- **Your goal**:
All lines in the records that carry the string "NMOS" are to be shown.

========

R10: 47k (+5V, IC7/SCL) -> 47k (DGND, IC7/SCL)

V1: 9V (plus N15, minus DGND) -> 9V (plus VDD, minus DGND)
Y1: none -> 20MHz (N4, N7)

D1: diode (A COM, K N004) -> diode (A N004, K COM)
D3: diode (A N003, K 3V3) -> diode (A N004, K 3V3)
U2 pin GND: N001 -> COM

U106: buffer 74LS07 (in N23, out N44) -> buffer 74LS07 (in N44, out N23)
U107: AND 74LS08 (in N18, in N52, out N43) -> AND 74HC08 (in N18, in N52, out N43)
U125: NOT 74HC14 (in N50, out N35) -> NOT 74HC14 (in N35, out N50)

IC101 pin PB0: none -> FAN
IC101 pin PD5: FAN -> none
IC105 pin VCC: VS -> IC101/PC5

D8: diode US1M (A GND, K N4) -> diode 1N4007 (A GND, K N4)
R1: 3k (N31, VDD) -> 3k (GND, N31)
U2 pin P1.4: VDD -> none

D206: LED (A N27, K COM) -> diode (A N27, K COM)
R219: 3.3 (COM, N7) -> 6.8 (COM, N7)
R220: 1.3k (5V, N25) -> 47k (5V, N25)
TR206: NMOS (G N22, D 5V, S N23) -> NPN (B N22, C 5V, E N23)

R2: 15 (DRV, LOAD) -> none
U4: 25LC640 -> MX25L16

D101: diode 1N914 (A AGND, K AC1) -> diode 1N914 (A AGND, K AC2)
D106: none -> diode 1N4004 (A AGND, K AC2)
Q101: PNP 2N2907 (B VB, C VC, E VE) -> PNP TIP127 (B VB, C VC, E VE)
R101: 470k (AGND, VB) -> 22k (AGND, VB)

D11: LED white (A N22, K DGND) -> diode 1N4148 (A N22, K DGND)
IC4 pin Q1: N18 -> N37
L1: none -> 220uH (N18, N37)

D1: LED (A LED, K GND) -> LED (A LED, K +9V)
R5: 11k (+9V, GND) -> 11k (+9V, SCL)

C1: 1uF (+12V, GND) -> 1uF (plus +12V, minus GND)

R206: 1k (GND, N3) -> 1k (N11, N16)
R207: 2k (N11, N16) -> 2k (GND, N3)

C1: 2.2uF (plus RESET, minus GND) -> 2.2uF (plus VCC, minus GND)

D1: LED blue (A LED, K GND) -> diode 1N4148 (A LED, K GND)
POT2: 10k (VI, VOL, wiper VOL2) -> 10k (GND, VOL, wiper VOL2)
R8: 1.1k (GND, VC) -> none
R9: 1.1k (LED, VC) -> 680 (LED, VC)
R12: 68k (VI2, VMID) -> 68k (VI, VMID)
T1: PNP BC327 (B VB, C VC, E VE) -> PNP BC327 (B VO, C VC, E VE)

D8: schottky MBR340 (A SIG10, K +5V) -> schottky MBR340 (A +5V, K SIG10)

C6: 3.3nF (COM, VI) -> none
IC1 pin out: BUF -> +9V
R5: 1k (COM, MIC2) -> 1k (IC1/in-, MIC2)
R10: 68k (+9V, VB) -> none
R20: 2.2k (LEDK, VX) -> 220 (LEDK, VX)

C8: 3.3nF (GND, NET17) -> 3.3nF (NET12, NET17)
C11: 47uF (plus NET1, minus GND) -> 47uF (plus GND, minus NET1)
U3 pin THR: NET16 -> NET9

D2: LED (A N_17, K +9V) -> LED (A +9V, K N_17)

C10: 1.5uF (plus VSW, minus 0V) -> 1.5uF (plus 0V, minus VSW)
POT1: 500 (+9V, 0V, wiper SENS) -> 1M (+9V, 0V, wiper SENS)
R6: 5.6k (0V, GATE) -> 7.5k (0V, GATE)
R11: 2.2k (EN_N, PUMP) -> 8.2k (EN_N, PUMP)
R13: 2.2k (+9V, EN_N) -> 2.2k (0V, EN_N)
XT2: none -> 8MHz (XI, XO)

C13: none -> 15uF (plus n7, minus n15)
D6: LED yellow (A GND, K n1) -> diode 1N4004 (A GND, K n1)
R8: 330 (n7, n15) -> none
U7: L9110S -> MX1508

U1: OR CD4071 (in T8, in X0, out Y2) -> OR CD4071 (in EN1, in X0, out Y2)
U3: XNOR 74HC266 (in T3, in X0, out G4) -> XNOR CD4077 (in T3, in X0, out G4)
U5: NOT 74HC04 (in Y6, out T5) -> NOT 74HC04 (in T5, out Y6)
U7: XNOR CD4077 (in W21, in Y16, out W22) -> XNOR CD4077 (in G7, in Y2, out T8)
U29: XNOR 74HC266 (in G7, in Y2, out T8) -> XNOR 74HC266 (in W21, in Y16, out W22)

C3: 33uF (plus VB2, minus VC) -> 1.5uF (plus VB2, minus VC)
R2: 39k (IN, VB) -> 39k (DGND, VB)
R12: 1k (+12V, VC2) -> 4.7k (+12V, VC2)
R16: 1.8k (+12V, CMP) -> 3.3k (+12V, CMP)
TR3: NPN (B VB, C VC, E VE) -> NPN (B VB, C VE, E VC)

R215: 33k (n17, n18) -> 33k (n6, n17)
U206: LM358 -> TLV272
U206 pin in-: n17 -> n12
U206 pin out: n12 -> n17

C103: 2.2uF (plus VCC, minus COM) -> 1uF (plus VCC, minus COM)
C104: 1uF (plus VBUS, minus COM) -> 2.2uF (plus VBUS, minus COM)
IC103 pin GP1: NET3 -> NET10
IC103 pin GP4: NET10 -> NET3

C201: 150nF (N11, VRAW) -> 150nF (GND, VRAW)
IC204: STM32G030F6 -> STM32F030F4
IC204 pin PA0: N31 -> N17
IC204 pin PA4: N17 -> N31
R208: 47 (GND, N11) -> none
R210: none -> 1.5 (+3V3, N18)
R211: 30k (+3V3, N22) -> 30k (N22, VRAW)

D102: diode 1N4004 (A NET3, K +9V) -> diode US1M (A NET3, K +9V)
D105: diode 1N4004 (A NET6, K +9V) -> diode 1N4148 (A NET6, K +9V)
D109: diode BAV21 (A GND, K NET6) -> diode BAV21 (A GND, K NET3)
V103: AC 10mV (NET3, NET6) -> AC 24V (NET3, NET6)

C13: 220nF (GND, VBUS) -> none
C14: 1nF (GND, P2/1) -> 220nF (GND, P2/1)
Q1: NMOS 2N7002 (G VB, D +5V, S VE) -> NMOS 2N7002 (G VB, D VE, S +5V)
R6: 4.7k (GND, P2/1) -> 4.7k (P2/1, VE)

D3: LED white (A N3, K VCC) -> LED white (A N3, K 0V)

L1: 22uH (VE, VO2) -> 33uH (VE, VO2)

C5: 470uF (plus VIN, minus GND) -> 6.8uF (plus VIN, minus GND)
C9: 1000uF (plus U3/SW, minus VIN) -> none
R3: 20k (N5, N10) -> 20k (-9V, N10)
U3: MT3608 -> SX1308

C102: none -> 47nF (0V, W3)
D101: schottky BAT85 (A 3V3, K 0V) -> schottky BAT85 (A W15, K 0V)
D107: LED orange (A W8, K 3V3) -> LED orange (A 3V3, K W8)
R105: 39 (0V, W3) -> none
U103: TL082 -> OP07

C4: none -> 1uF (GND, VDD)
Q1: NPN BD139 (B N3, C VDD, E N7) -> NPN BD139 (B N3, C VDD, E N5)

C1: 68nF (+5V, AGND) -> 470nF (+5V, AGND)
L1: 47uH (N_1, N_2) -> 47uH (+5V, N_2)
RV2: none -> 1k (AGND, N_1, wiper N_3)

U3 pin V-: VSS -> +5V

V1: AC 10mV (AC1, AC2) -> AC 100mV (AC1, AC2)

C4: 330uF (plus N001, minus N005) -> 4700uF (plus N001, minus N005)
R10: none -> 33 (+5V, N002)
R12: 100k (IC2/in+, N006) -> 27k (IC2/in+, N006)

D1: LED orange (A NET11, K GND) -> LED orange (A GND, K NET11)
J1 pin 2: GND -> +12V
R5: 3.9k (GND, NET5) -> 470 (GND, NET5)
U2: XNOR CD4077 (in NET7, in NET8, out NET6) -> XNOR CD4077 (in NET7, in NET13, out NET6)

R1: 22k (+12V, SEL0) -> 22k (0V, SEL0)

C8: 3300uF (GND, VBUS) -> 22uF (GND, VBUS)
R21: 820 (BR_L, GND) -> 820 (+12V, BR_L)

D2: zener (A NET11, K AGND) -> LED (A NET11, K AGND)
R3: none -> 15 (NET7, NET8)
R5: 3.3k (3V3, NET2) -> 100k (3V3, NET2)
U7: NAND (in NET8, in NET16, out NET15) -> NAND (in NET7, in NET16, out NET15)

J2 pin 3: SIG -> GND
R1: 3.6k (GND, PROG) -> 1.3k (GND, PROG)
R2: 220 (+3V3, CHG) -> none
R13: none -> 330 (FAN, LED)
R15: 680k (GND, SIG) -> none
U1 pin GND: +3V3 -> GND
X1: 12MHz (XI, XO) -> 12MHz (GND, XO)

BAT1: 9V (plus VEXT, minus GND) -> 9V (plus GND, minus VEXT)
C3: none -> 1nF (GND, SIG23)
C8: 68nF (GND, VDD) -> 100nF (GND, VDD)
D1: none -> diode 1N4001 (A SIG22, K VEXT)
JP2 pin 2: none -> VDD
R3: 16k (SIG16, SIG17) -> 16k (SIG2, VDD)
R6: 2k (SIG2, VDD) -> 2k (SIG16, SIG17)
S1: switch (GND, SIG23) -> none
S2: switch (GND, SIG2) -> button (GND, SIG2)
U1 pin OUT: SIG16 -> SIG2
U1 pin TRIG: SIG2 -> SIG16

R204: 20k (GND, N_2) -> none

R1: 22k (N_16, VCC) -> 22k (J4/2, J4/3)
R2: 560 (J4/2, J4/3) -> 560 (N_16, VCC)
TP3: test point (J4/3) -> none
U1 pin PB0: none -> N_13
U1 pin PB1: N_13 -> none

========

- **Solution to this problem**:
TR206: NMOS (G N22, D 5V, S N23) -> NPN (B N22, C 5V, E N23)
Q1: NMOS 2N7002 (G VB, D +5V, S VE) -> NMOS 2N7002 (G VB, D VE, S +5V)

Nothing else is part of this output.